▸ Task item
Read the listing and extract each line that includes the word "purple".

▸ Data under study

════════

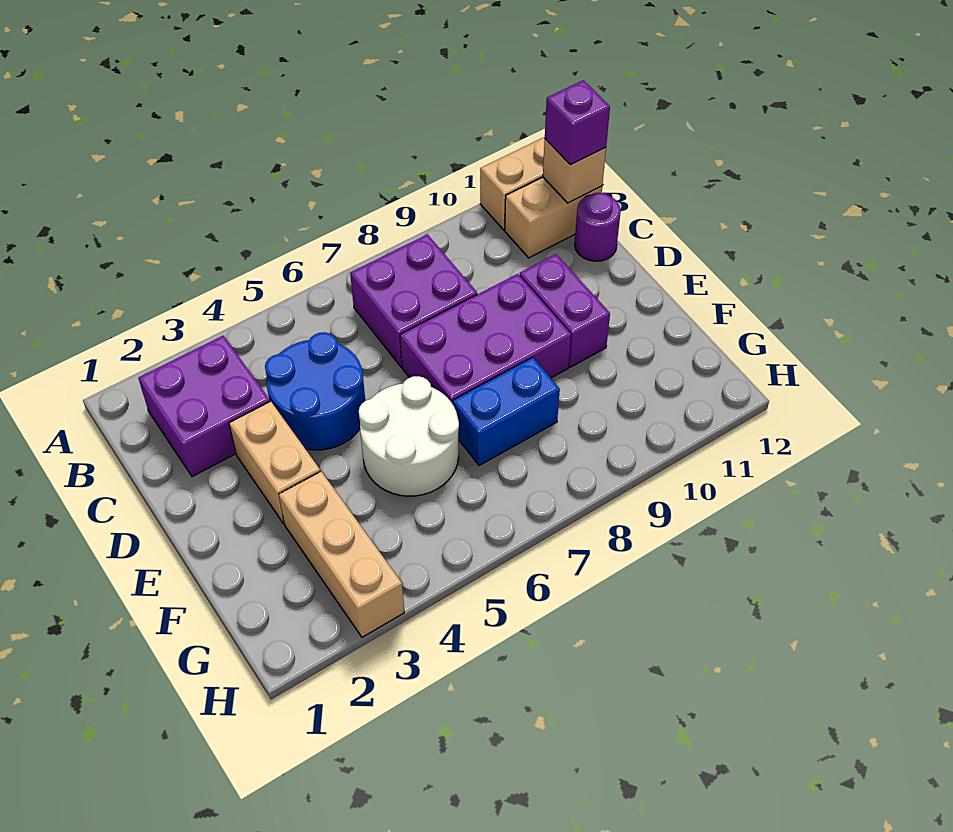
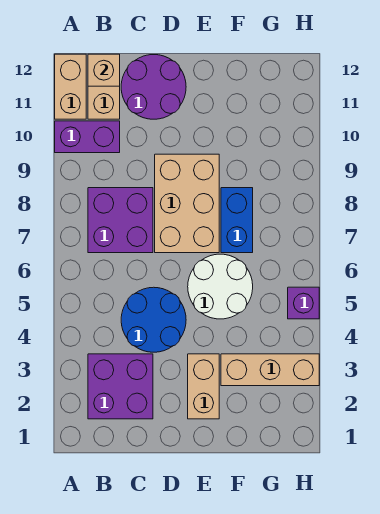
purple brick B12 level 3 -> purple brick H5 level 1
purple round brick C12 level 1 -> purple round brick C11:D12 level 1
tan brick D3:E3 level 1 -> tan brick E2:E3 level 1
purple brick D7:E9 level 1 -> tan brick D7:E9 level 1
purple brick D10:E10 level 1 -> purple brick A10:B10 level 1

════════

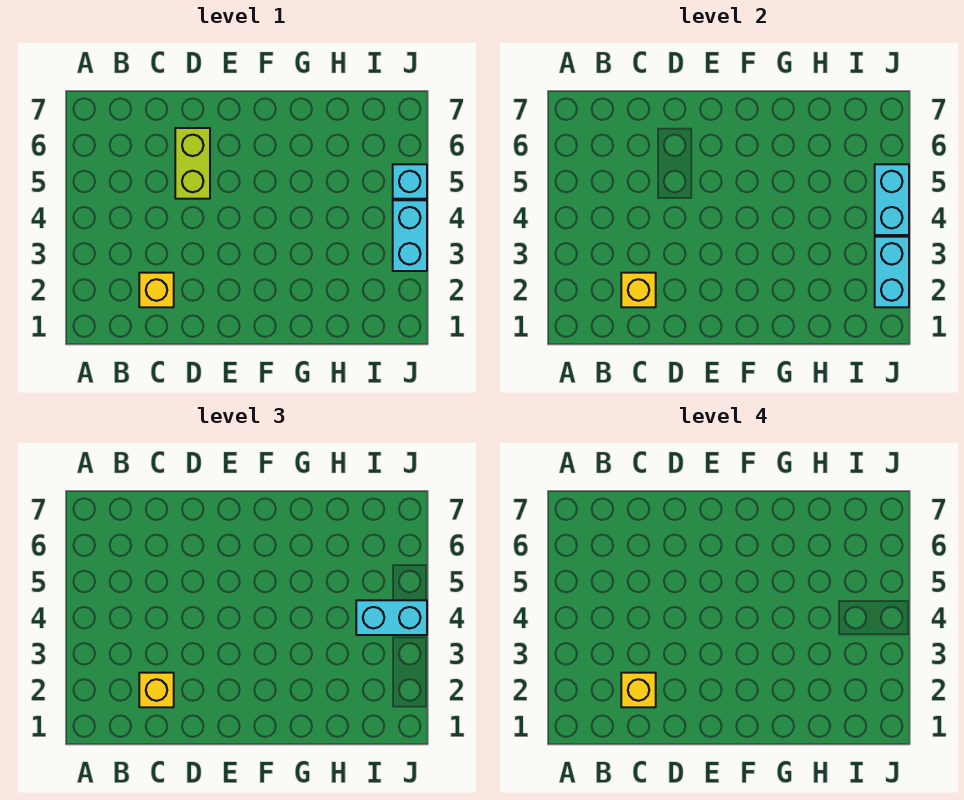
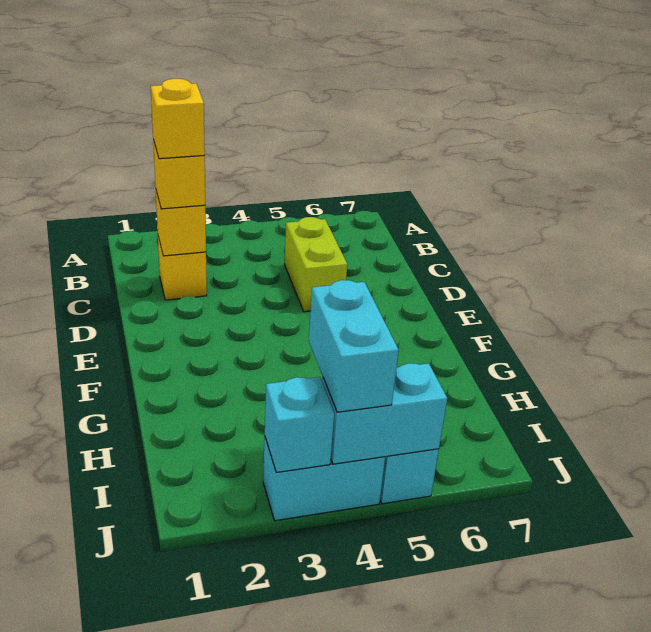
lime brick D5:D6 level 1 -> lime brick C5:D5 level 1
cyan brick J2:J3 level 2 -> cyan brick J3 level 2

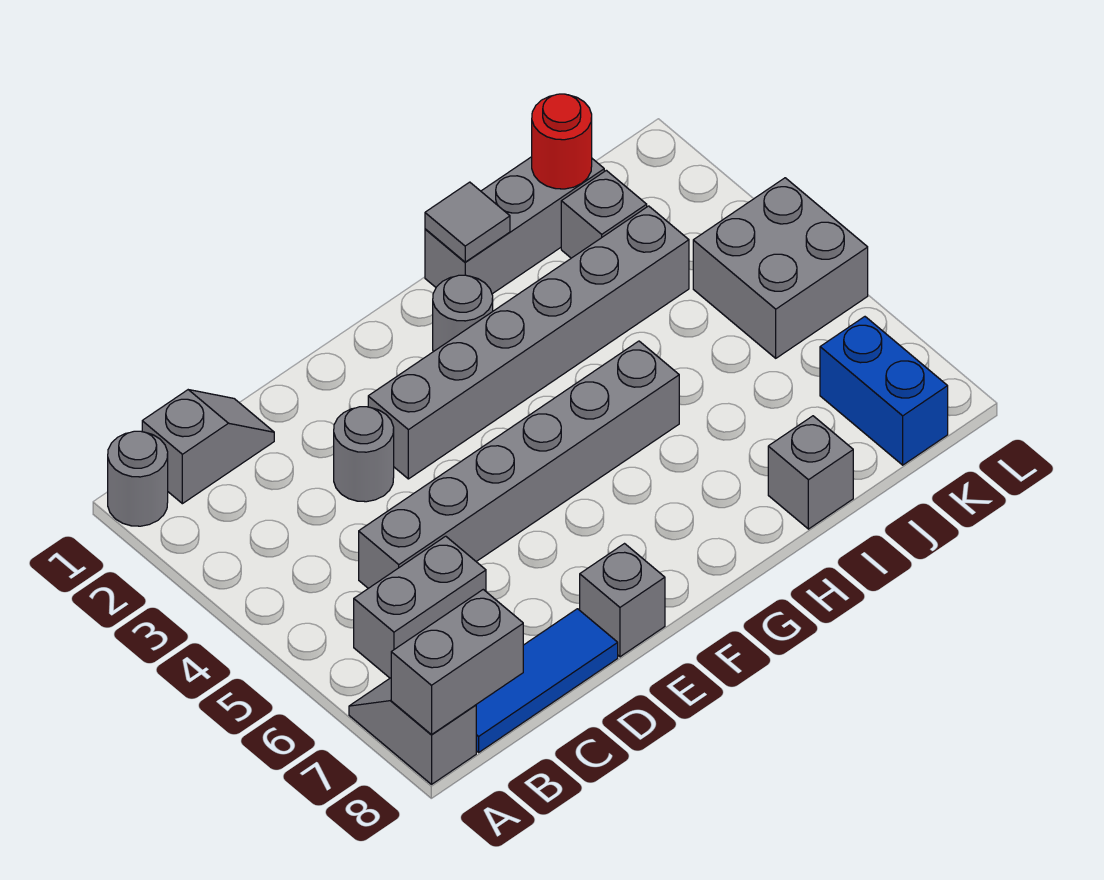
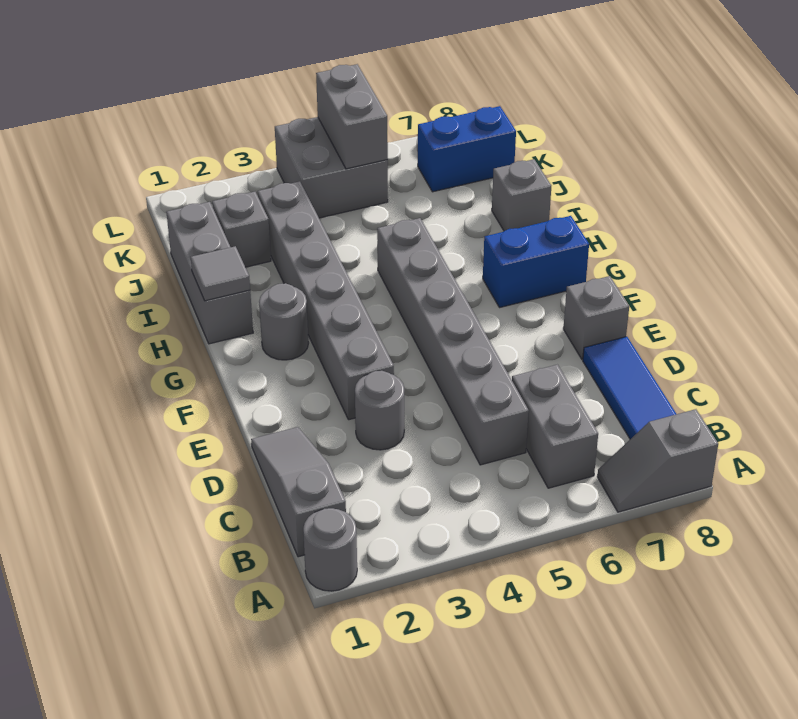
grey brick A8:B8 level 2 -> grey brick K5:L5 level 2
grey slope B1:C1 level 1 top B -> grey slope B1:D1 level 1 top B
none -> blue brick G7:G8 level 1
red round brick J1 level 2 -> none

════════

▸ Written reply
purple brick B12 level 3 -> purple brick H5 level 1
purple round brick C12 level 1 -> purple round brick C11:D12 level 1
purple brick D7:E9 level 1 -> tan brick D7:E9 level 1
purple brick D10:E10 level 1 -> purple brick A10:B10 level 1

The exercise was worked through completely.